Problem to work on:
Set the records down again exactly, apart from any pictures in them.
---------- Data to use ----------
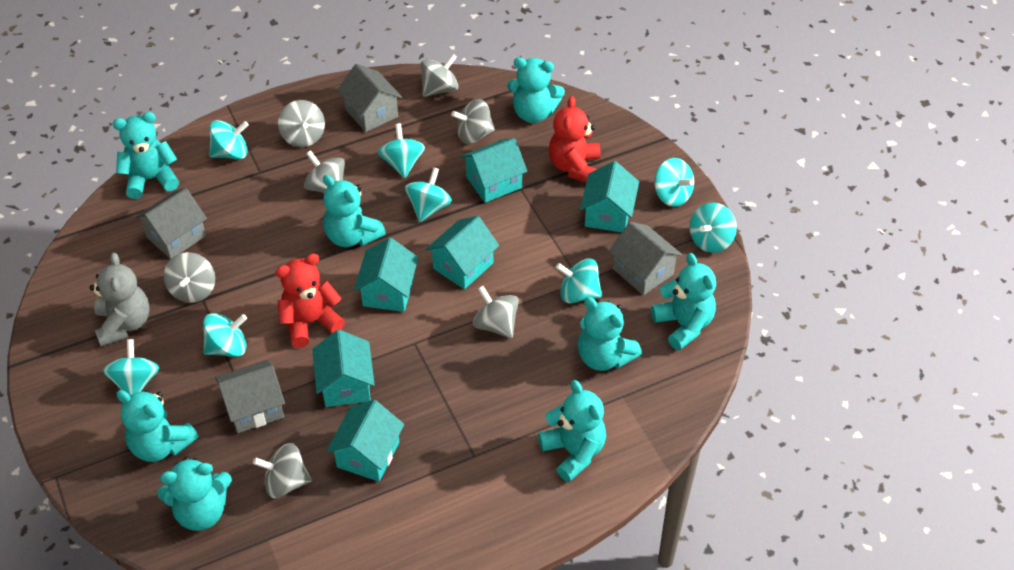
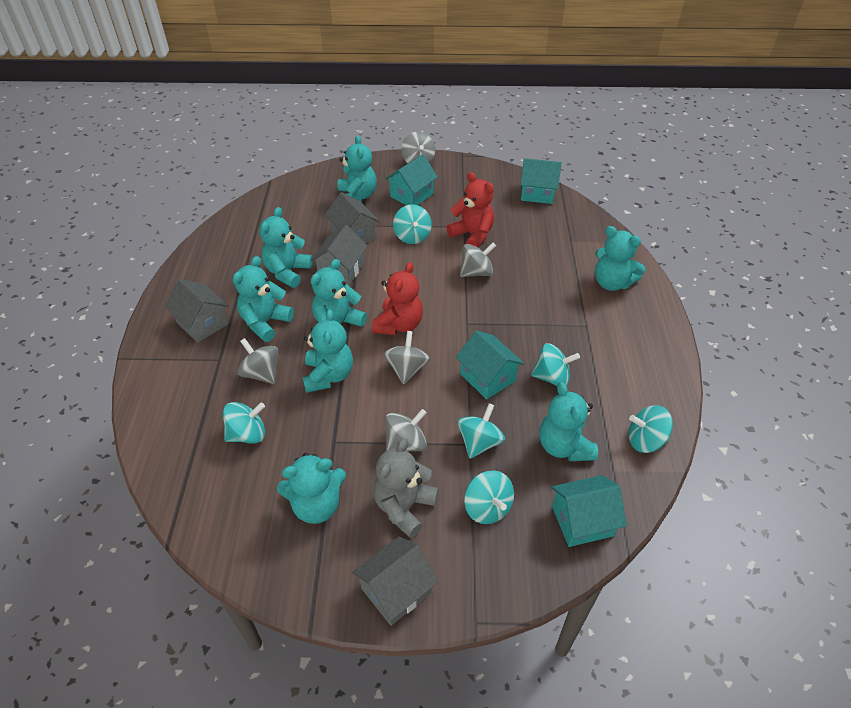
grey spinning top: 7 -> 5
turquoise house: 6 -> 4
turquoise spinning top: 8 -> 6

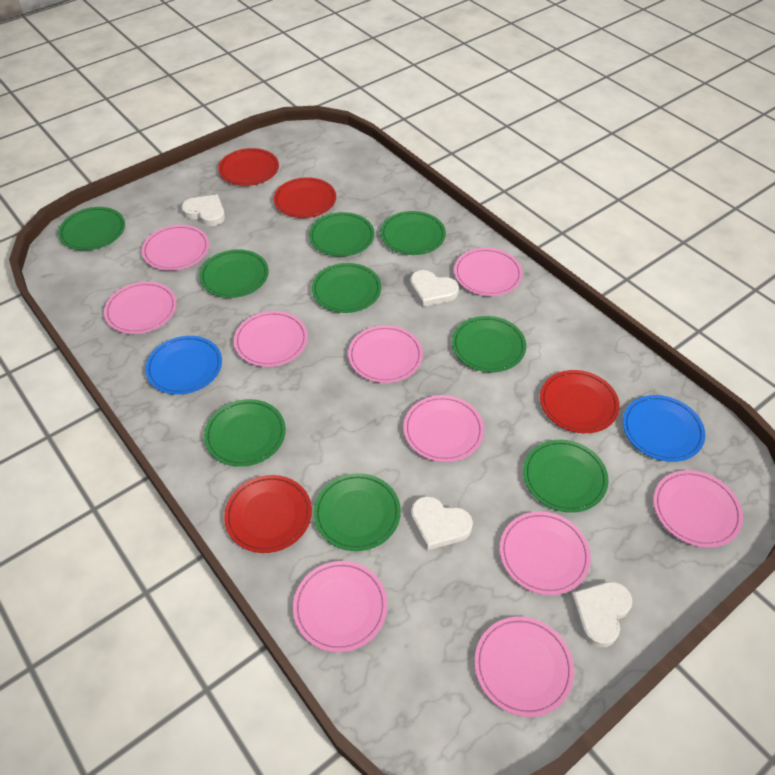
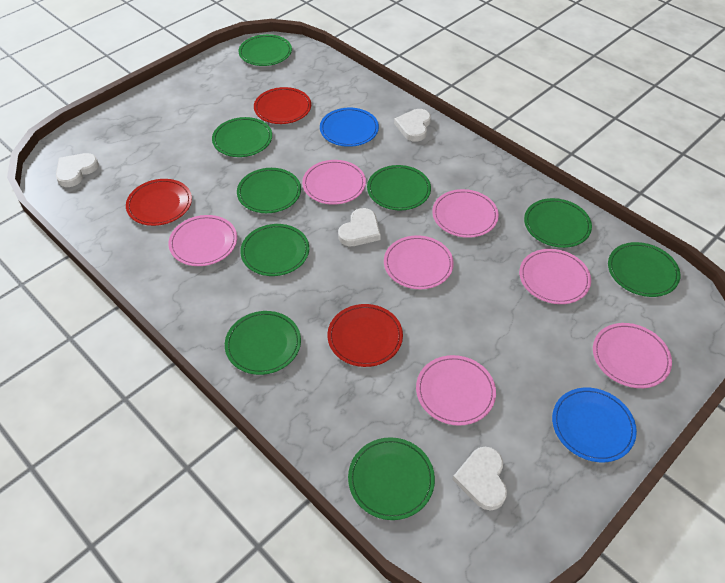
pink plate: 10 -> 7
red plate: 4 -> 3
----------
Your solution:
grey spinning top: 7 -> 5
turquoise house: 6 -> 4
turquoise spinning top: 8 -> 6

pink plate: 10 -> 7
red plate: 4 -> 3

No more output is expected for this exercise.